START DATA UNDER STUDY

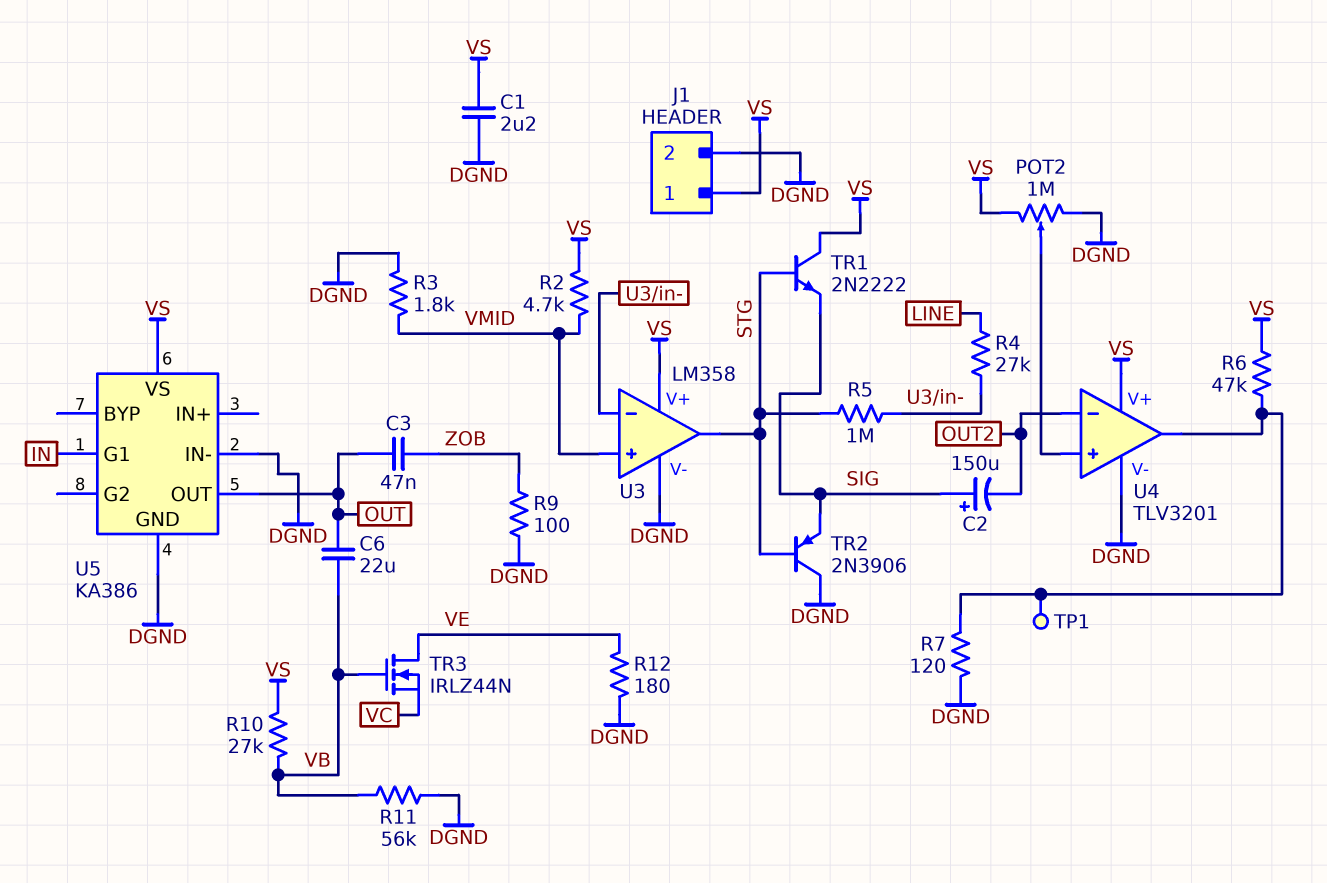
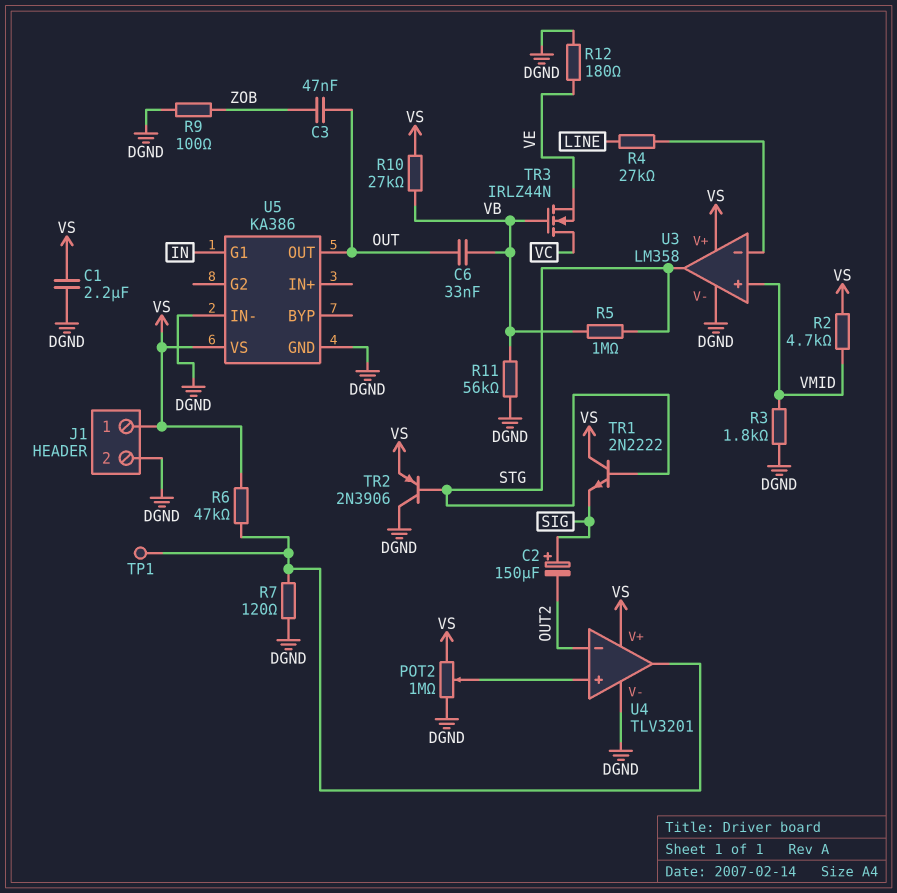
C6: 22uF (OUT, VB) -> 33nF (OUT, VB)
R5: 1M (STG, U3/in-) -> 1M (STG, VB)
TR2: PNP 2N3906 (B STG, C DGND, E SIG) -> PNP 2N3906 (B STG, C DGND, E VS)
TR3: NMOS IRLZ44N (G VB, D VE, S VC) -> NMOS IRLZ44N (G VB, D VC, S VE)

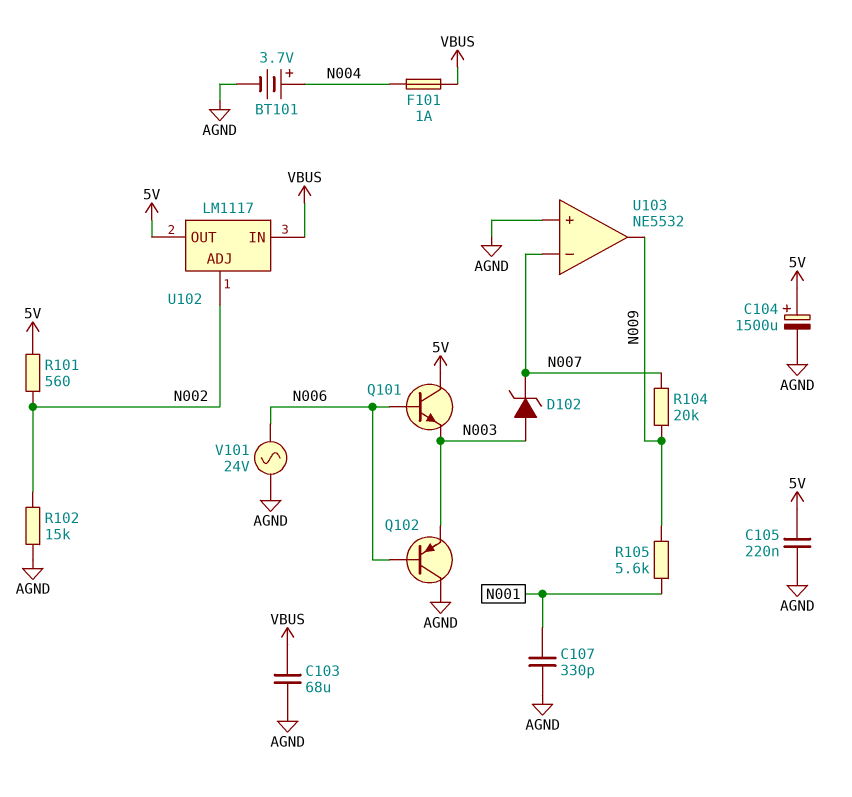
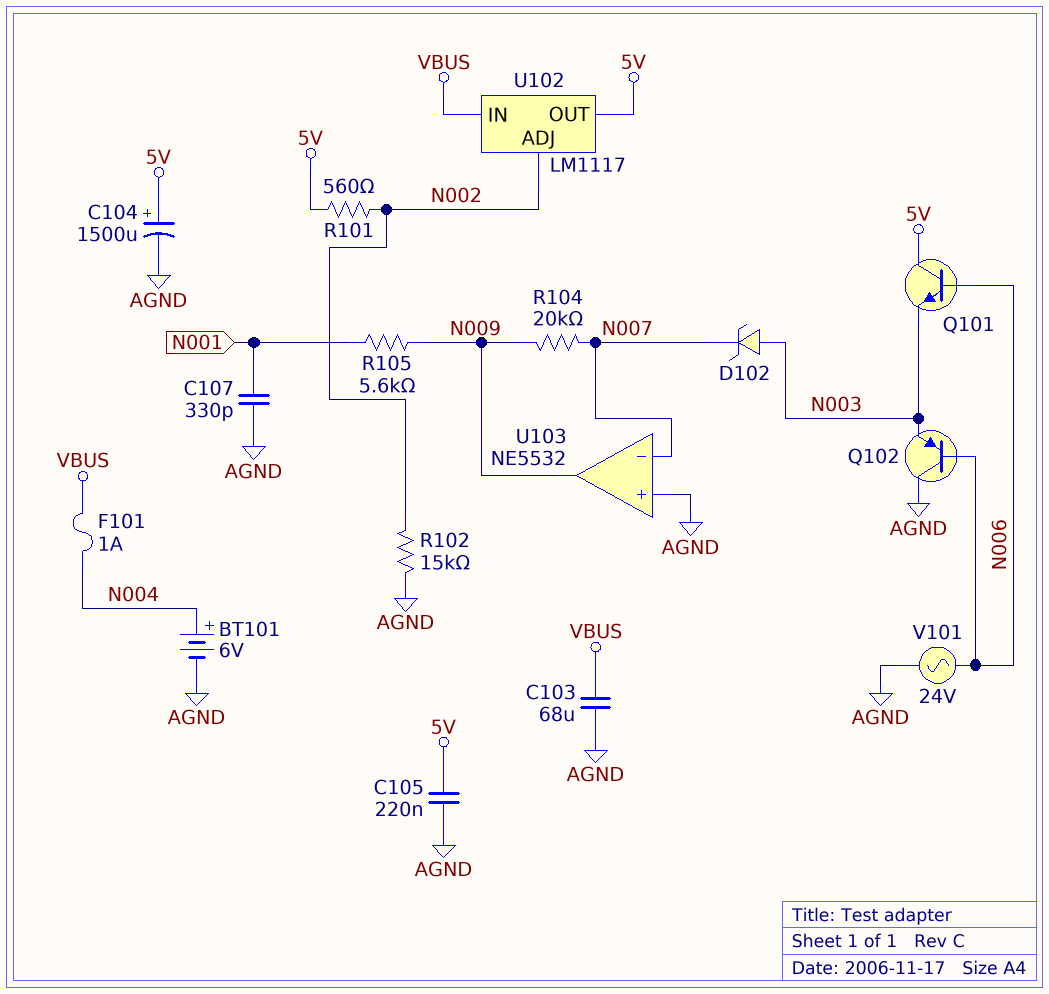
BT101: 3.7V (plus N004, minus AGND) -> 6V (plus N004, minus AGND)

END DATA UNDER STUDY

### WORK REQUEST
Output the data above verbatim, pictures excluded.

### SOLVED PROBLEM
C6: 22uF (OUT, VB) -> 33nF (OUT, VB)
R5: 1M (STG, U3/in-) -> 1M (STG, VB)
TR2: PNP 2N3906 (B STG, C DGND, E SIG) -> PNP 2N3906 (B STG, C DGND, E VS)
TR3: NMOS IRLZ44N (G VB, D VE, S VC) -> NMOS IRLZ44N (G VB, D VC, S VE)

BT101: 3.7V (plus N004, minus AGND) -> 6V (plus N004, minus AGND)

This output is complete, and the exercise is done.